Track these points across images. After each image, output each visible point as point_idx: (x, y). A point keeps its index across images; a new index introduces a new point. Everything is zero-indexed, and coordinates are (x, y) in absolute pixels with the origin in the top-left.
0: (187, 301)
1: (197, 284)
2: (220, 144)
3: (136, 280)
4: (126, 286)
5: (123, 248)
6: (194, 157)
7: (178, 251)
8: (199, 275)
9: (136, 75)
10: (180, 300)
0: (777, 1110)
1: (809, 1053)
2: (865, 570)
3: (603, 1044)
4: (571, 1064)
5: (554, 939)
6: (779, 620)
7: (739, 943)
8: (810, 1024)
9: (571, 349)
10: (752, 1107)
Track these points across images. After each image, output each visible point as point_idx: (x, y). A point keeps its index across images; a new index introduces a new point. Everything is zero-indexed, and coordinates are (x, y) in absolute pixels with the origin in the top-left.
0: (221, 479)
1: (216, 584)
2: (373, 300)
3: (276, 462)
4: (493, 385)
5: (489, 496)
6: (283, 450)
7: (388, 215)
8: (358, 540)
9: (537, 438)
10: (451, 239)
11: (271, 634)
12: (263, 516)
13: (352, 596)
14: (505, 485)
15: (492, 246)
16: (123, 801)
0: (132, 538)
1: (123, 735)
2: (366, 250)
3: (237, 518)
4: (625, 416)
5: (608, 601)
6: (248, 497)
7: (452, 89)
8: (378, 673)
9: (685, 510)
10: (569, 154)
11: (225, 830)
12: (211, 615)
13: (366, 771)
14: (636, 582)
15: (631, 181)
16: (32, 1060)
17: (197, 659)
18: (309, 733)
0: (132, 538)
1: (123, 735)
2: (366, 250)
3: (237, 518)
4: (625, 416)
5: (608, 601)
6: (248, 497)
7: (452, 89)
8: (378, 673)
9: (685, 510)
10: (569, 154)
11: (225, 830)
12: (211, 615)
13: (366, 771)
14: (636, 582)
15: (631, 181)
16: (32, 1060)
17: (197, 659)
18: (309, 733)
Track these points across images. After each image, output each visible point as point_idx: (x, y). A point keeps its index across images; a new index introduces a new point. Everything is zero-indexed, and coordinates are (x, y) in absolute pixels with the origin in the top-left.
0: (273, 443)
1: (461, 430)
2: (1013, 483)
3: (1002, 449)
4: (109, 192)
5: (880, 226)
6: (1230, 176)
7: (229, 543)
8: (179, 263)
# # # #
[EXERCISE DIRECTIONS]: Rewrite the stretch from the start of the entries through the line containing "9: (136, 75)", changing "point_idx" to "point_number" and leaving everything else as it is.

[ANSWER FOR THE TASK]:
Track these points across images. After each image, output each visible point as point_number: (x, y). A point keeps its index across images; a new index introduces a new point. Everything is zero-indexed, and coordinates are (x, y) in absolute pixels with the origin in the top-left.
0: (187, 301)
1: (197, 284)
2: (220, 144)
3: (136, 280)
4: (126, 286)
5: (123, 248)
6: (194, 157)
7: (178, 251)
8: (199, 275)
9: (136, 75)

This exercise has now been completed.